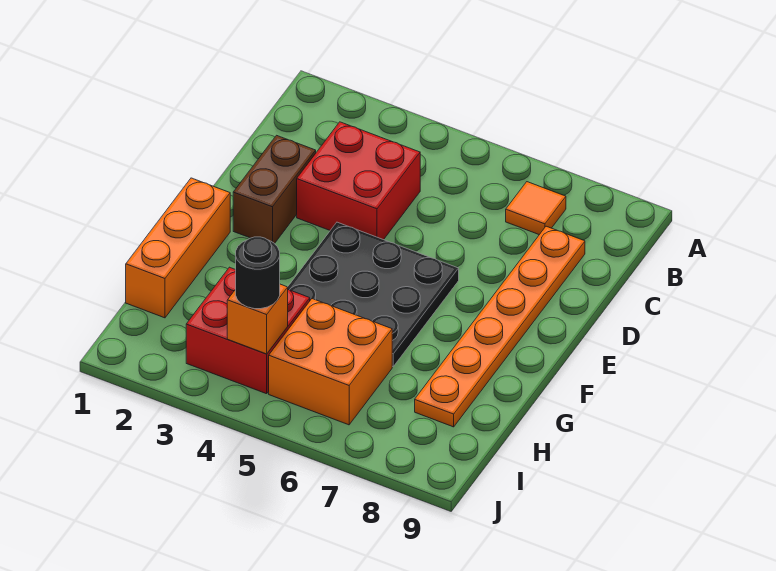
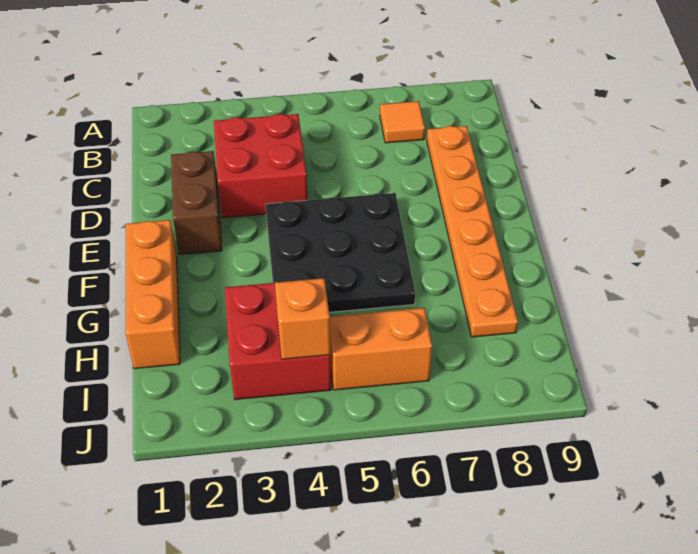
orange brick H5:I6 level 1 -> orange brick I5:I6 level 1
black round brick I4 level 3 -> none

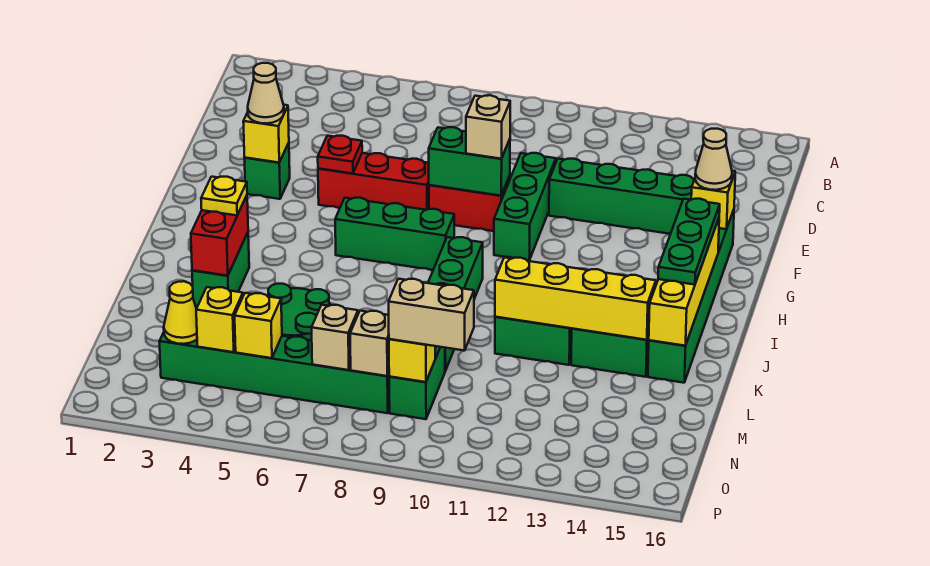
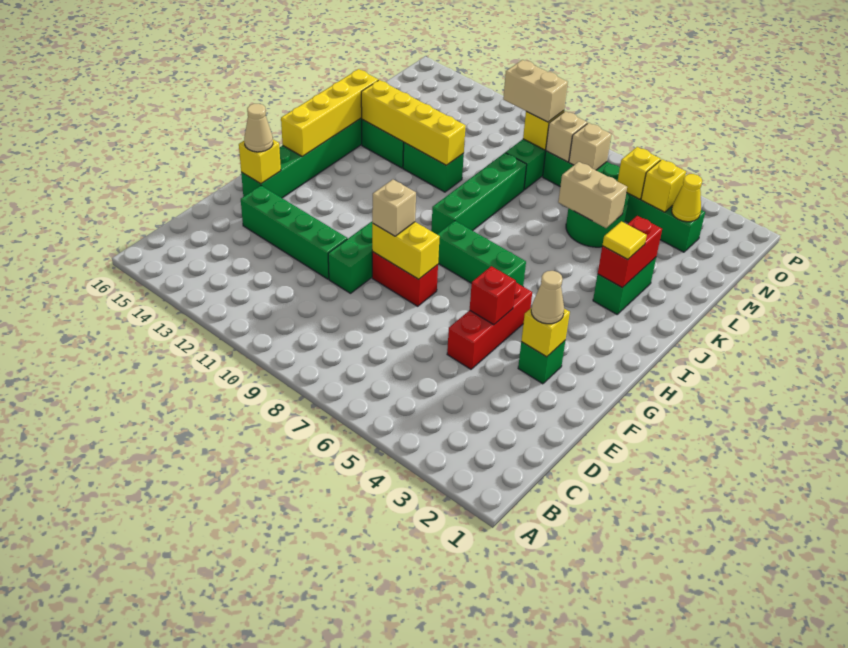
red brick F5:F7 level 1 -> red brick E5:G5 level 1
red plate F5 level 2 -> red brick F5 level 2
green brick F8:F9 level 2 -> yellow brick F8:F9 level 2
green plate H15:J15 level 3 -> none
yellow plate J3 level 3 -> yellow tile J3 level 3
none -> tan brick L5:L6 level 2

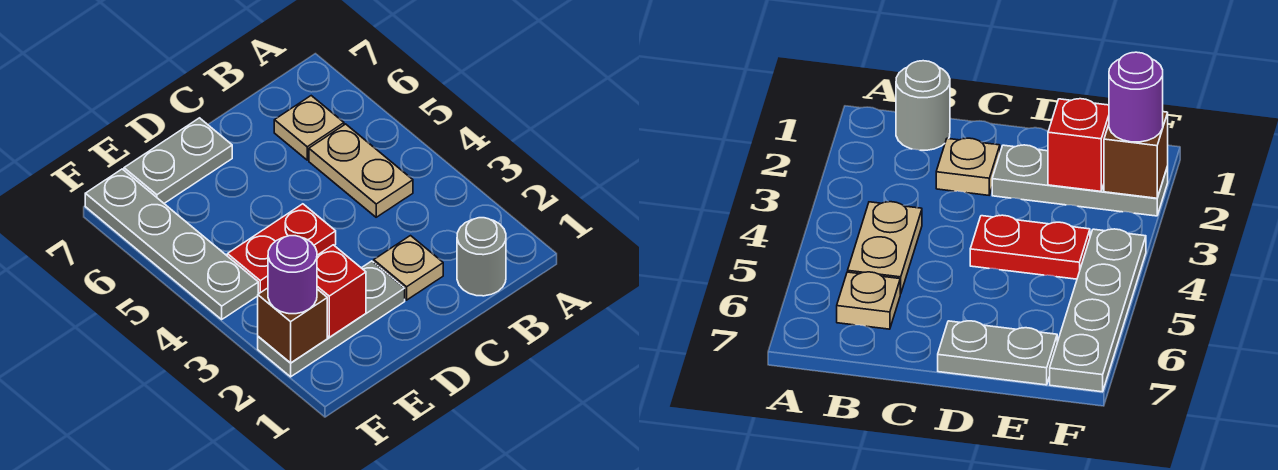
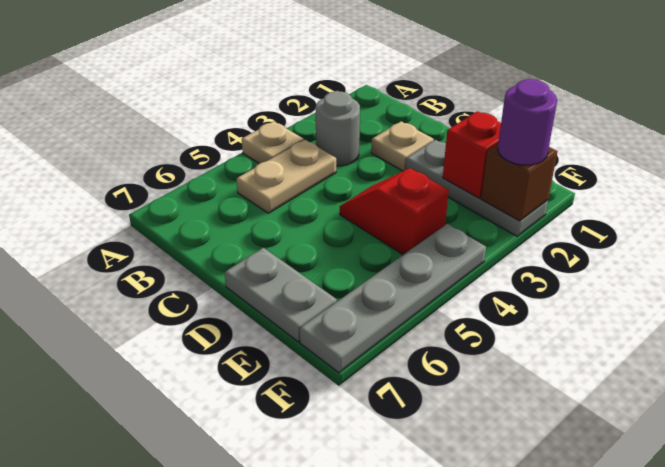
grey round brick B1 level 1 -> grey round brick B3 level 1
tan plate B6 level 1 -> tan plate A4 level 1
red plate D4:E4 level 1 -> red slope D4:E4 level 1 top E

> **Problem to work on**: Go through the listing and copy each line with the string "green".

> **Reply**:
green brick F8:F9 level 2 -> yellow brick F8:F9 level 2
green plate H15:J15 level 3 -> none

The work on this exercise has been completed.